**Description of the task**
Using the records below, locate all lines containing "turned" and return them.

=== Begin Enclosure ===

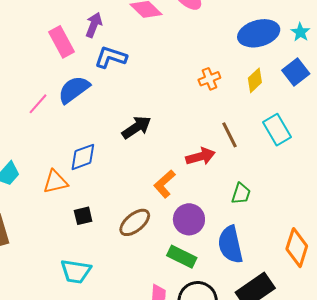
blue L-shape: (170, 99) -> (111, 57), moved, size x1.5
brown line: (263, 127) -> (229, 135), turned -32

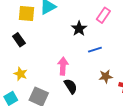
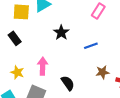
black star: (79, 29) -> (61, 33), moved
pink arrow: (63, 66) -> (43, 66), moved

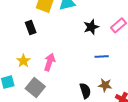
black star: (61, 33) -> (91, 27), moved
black semicircle: (68, 83) -> (85, 91), moved

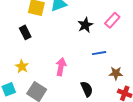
pink arrow: (49, 62) -> (61, 67), moved
brown star: (105, 85) -> (116, 73), moved

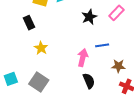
yellow star: (22, 66) -> (41, 48), moved
pink arrow: (61, 67) -> (83, 58), moved

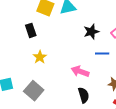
blue line: (102, 45) -> (102, 54), moved
pink arrow: (83, 58) -> (80, 71), turned -90

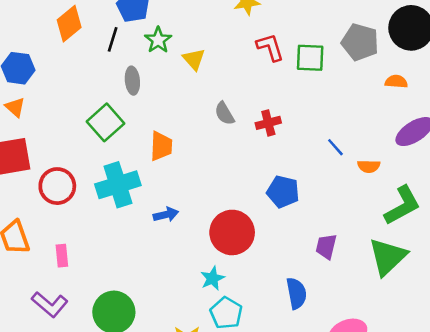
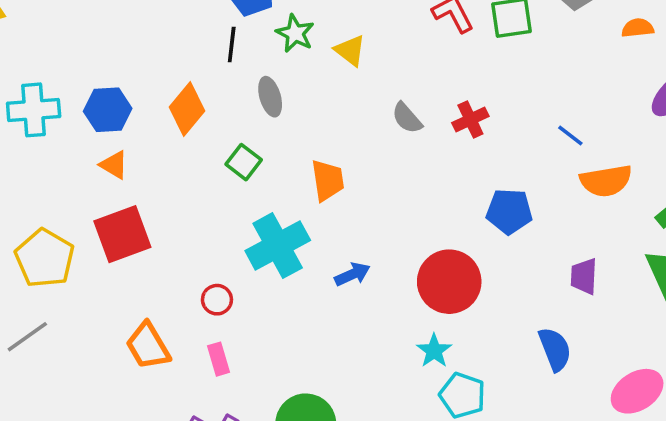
orange diamond: (69, 24) -> (187, 109), moved
green square: (105, 122) -> (244, 162), size x0.7
orange semicircle: (369, 166) -> (606, 181), moved, size x1.6
red circle: (57, 186) -> (217, 300), moved, size x0.6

=== End Enclosure ===

**Solution to the problem**
brown line: (263, 127) -> (229, 135), turned -32
pink arrow: (83, 58) -> (80, 71), turned -90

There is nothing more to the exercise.